**Dataset content:**
__________________________________________________

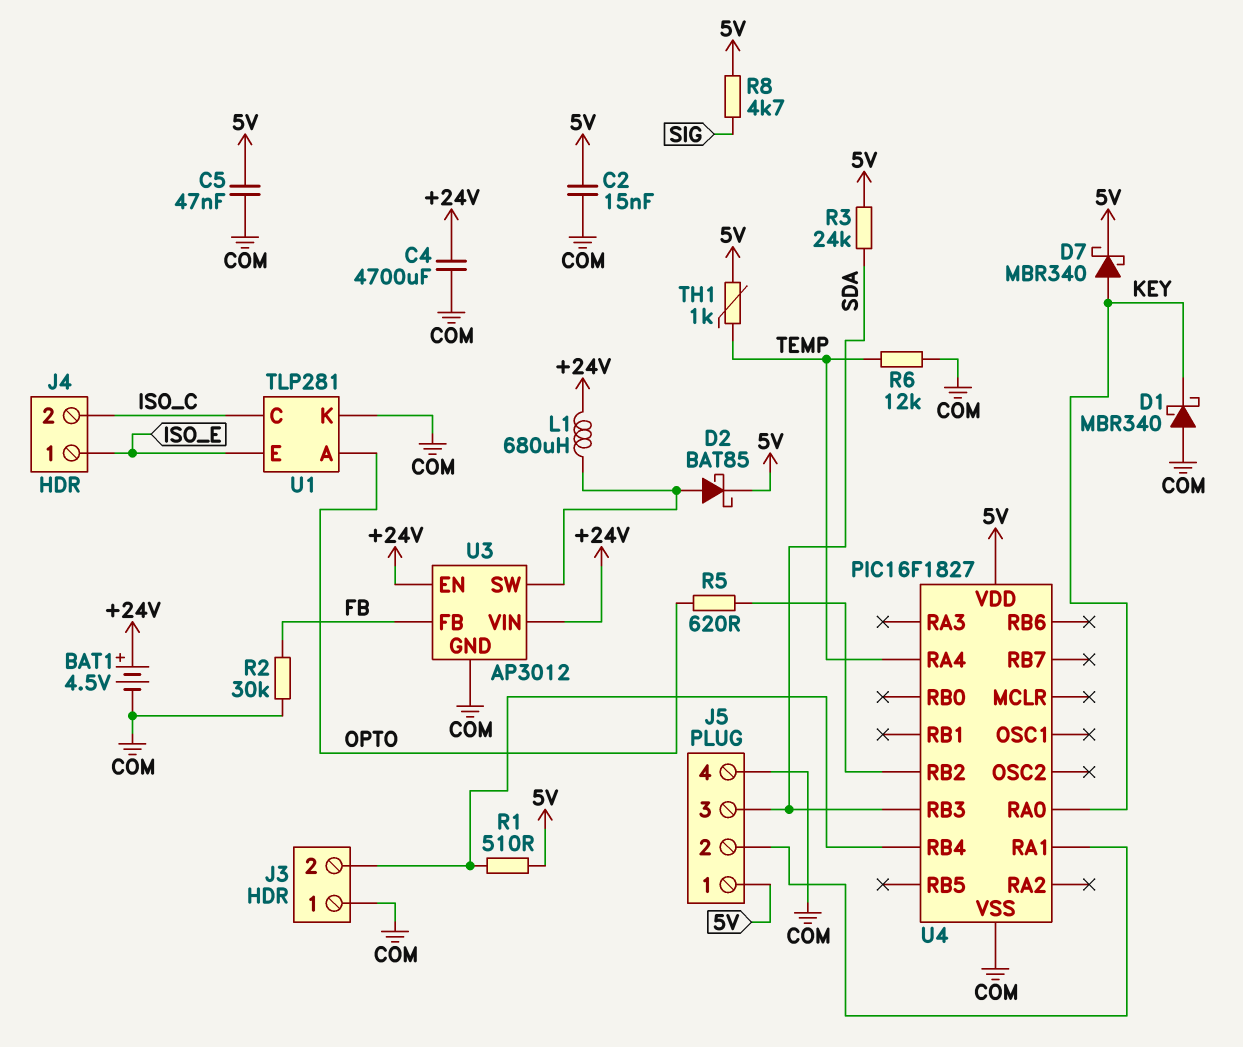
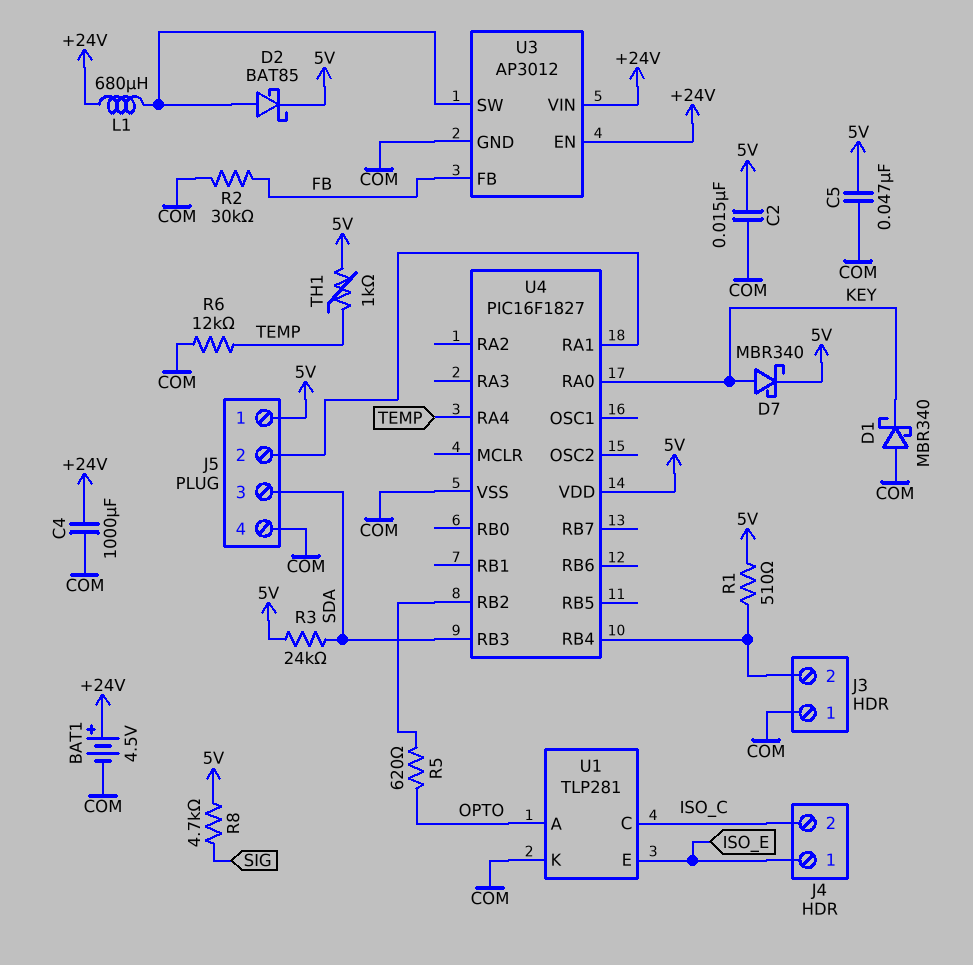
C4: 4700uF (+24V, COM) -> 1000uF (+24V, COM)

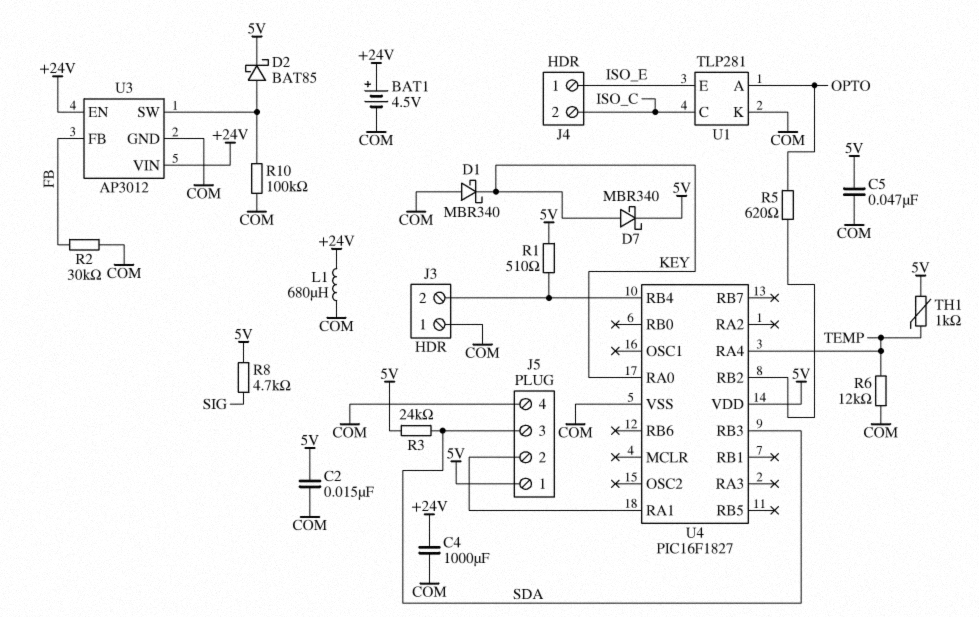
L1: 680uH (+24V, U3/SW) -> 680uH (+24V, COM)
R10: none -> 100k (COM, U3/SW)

__________________________________________________

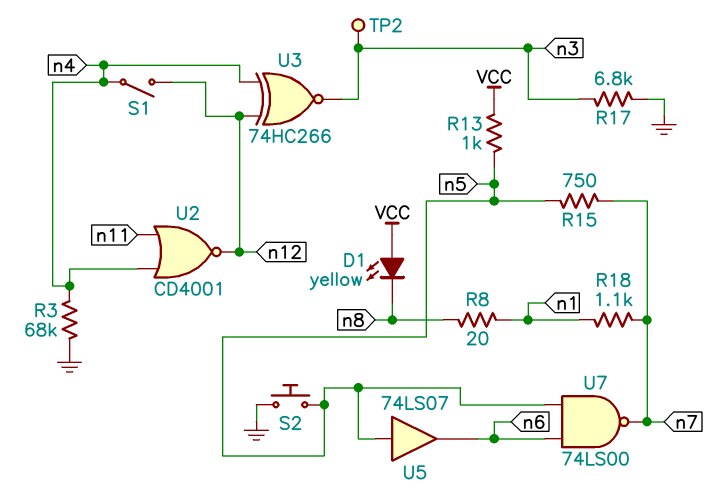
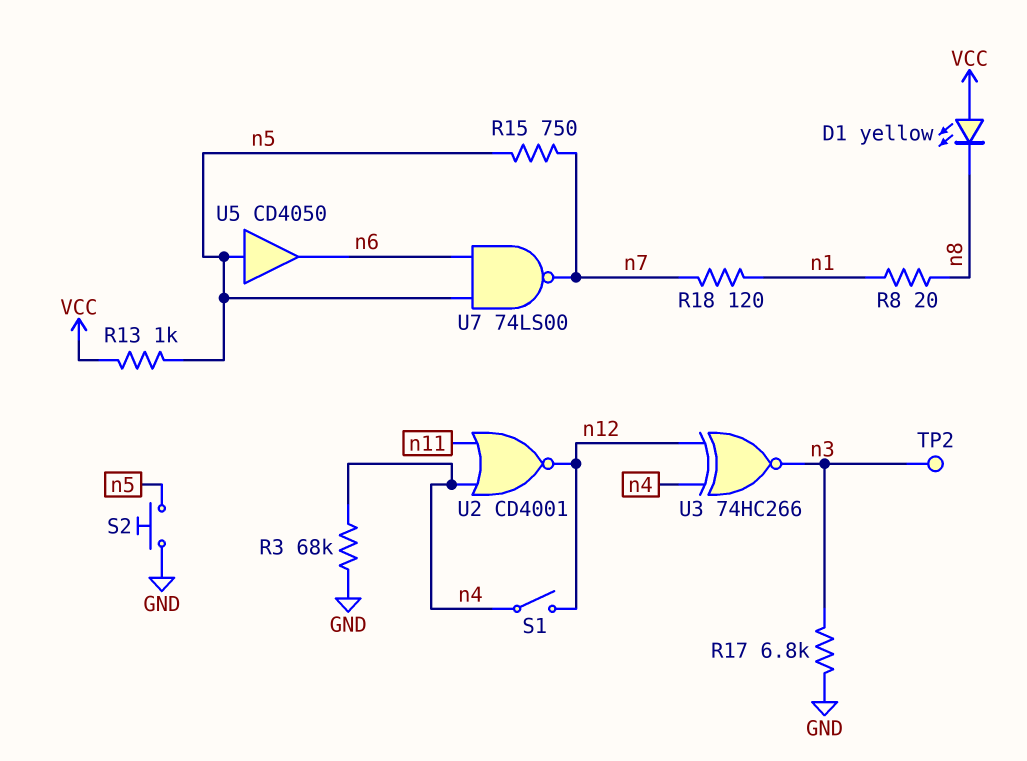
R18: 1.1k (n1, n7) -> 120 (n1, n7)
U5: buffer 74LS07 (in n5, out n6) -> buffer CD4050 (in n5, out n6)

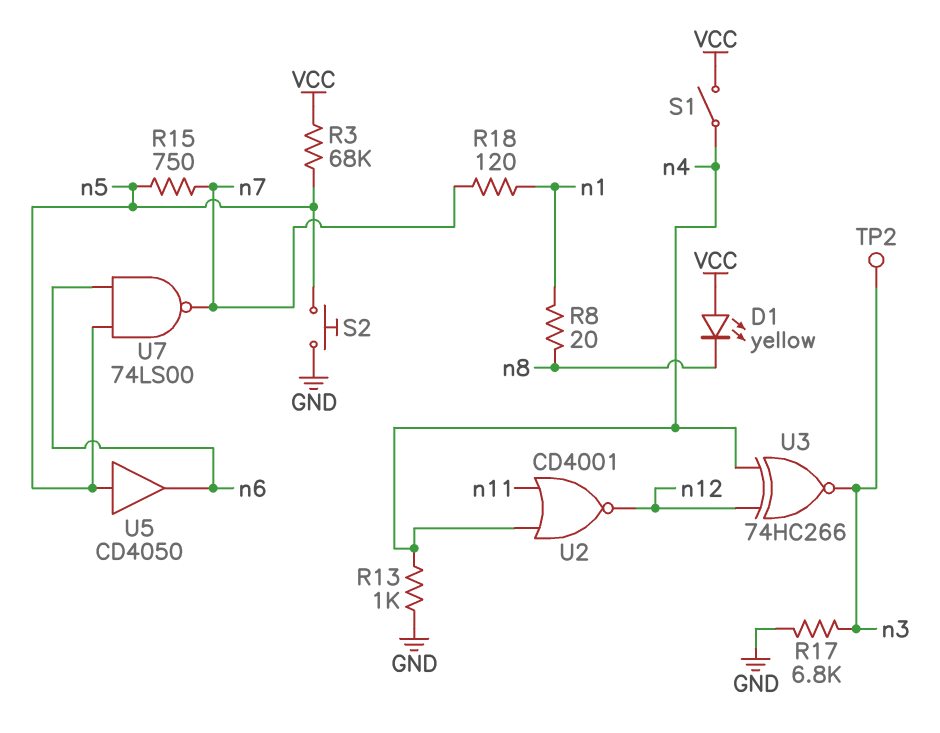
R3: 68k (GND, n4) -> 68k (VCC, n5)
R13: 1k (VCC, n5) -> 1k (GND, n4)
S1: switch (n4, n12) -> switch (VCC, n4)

__________________________________________________

**What you are asked to do:** Transcribe the records above from the line holding "R3: 68k (GND, n4) -> 68k (VCC, n5)" down to the line holding "S1: switch (n4, n12) -> switch (VCC, n4)", inclusive, without adding anything.

**Expected answer:**
R3: 68k (GND, n4) -> 68k (VCC, n5)
R13: 1k (VCC, n5) -> 1k (GND, n4)
S1: switch (n4, n12) -> switch (VCC, n4)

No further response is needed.